== Exercise description ==
Locate the line bearing "(344, 172) = (283, 206): yellow" in the material below, then reproduce it and each following line up to and including the line bearing "(558, 246) = (400, 95): pink book -> none".

== Data provided ==
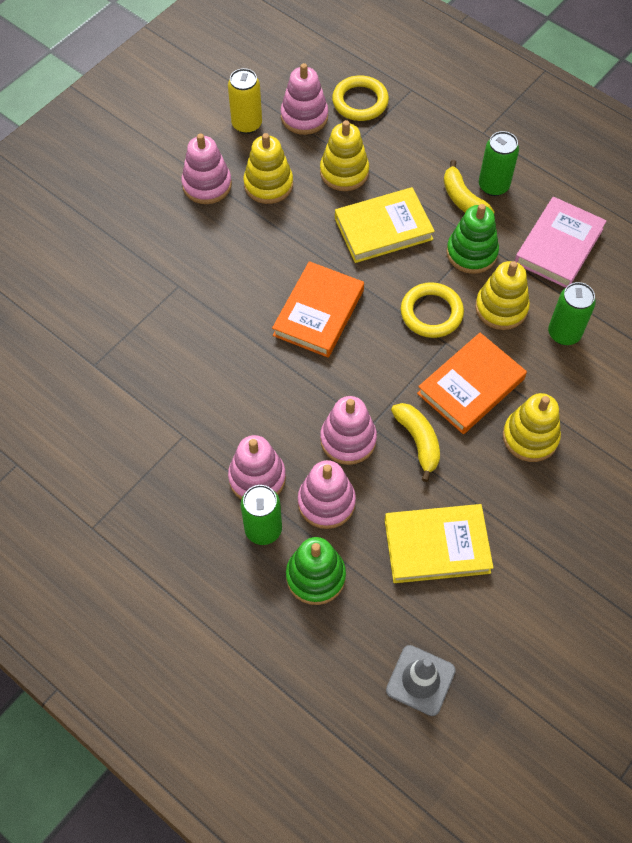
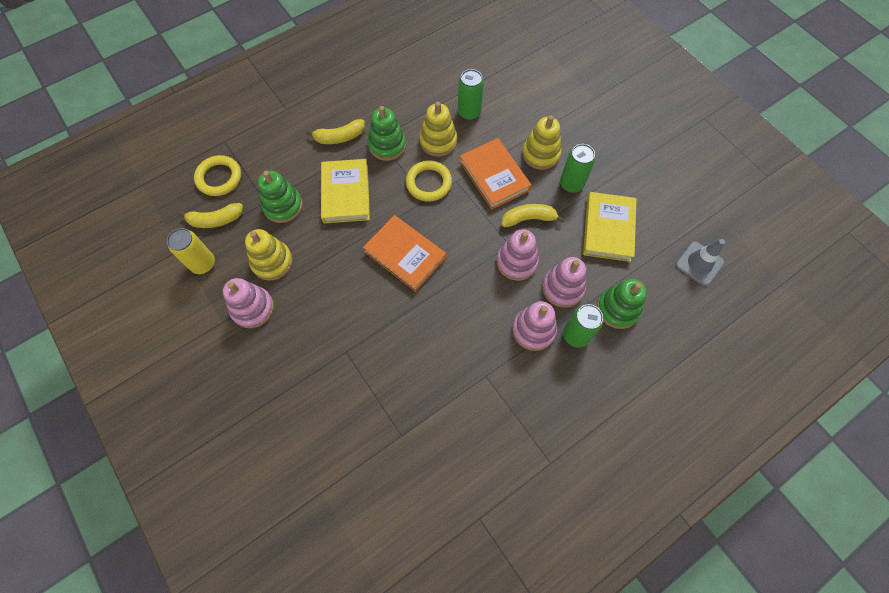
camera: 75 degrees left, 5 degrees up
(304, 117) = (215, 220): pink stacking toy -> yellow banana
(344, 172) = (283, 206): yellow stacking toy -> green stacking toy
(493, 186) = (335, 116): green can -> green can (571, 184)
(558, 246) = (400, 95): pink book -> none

---

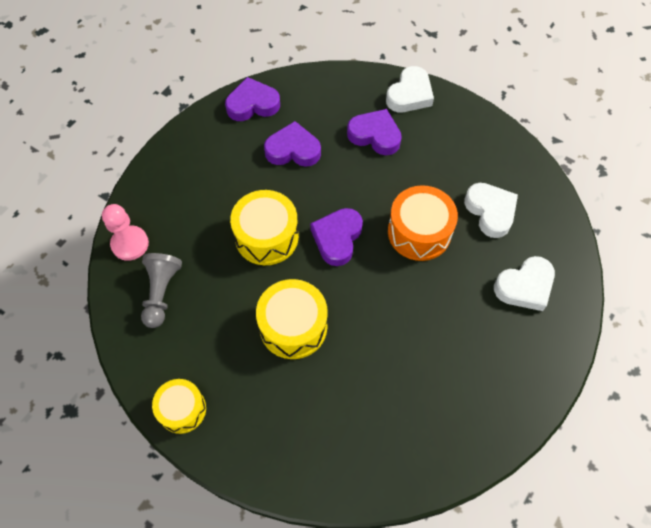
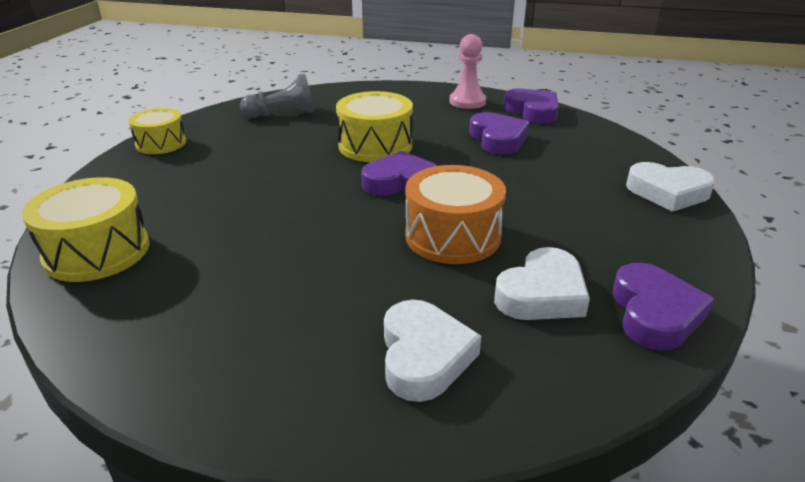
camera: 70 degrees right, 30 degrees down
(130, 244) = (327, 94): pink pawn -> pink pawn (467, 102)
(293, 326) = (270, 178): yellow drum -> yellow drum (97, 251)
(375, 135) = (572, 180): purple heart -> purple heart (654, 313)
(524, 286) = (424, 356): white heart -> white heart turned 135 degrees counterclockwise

== Exercise solution ==
(344, 172) = (283, 206): yellow stacking toy -> green stacking toy
(493, 186) = (335, 116): green can -> green can (571, 184)
(558, 246) = (400, 95): pink book -> none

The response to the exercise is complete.